● MATERIAL PROVIDED

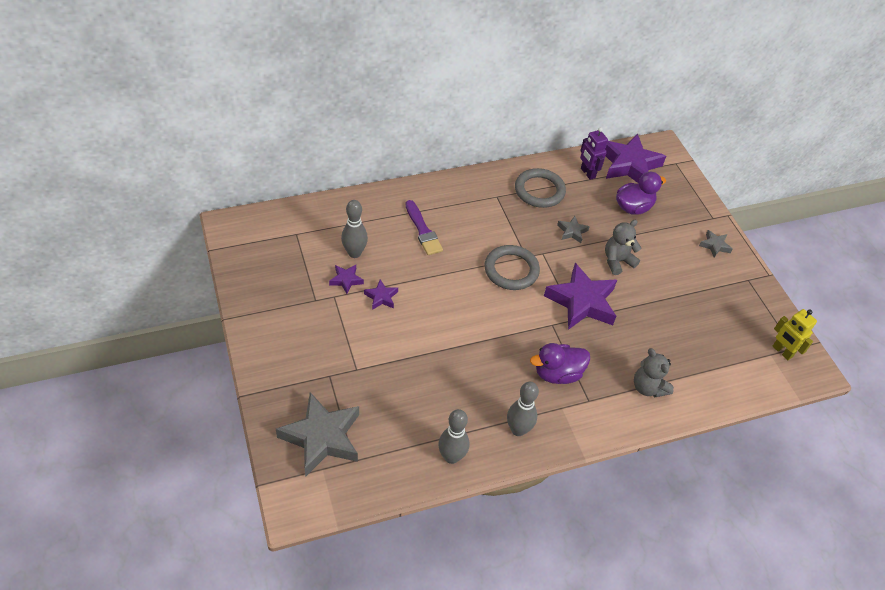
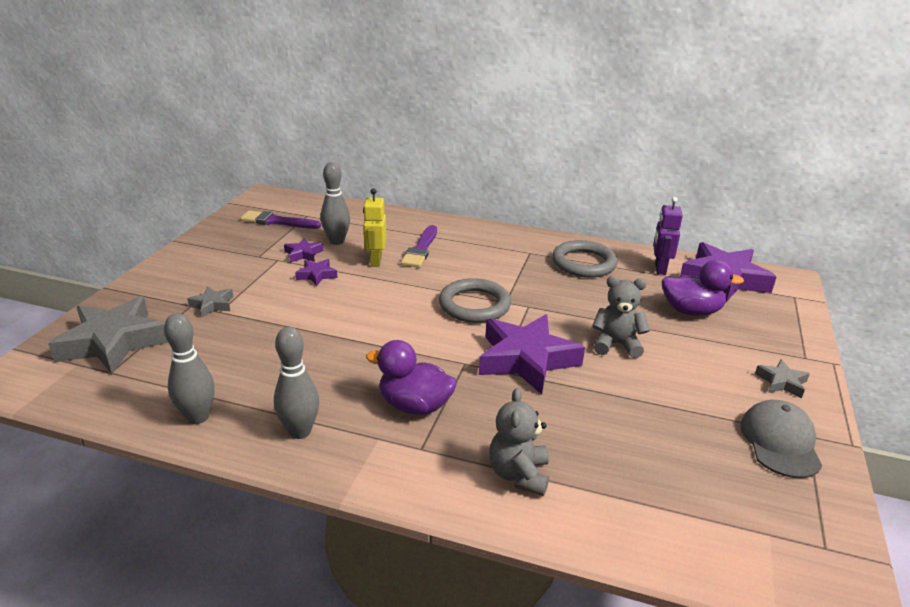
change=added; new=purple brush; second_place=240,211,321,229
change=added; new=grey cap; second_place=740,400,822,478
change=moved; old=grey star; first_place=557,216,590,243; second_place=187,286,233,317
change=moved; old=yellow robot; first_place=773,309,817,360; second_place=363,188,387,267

● BRIEF
Give back each line above exactly, with pictures dropped.

● COMPLETED EXERCISE
change=added; new=purple brush; second_place=240,211,321,229
change=added; new=grey cap; second_place=740,400,822,478
change=moved; old=grey star; first_place=557,216,590,243; second_place=187,286,233,317
change=moved; old=yellow robot; first_place=773,309,817,360; second_place=363,188,387,267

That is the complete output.